WORKING DATA Start Marker
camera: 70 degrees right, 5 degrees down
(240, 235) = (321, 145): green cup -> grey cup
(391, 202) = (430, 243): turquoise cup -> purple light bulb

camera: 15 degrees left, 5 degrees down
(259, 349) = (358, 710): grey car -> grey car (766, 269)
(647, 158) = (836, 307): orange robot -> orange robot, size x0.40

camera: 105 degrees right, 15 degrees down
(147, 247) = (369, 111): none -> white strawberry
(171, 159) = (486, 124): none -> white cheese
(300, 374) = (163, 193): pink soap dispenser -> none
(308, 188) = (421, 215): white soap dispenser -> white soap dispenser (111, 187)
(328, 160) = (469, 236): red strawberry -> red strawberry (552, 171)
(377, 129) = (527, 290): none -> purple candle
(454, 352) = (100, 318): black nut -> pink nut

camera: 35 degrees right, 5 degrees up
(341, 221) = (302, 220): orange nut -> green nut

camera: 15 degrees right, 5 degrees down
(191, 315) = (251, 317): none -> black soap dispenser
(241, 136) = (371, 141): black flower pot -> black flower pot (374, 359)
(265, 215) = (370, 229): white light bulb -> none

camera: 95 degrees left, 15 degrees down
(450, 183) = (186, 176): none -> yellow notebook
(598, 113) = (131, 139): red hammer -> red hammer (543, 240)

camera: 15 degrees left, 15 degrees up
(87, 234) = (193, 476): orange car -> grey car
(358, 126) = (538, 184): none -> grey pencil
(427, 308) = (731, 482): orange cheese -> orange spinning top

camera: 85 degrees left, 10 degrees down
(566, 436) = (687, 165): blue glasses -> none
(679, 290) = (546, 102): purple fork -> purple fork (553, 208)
WORKING DATA End Marker
_TASK REQUIREMENTS_
Your answer must be every line from the entries that contains the string "left", copied as it stands.

_OUTPUT OF THE EXERCISE_
camera: 15 degrees left, 5 degrees down
camera: 95 degrees left, 15 degrees down
camera: 15 degrees left, 15 degrees up
camera: 85 degrees left, 10 degrees down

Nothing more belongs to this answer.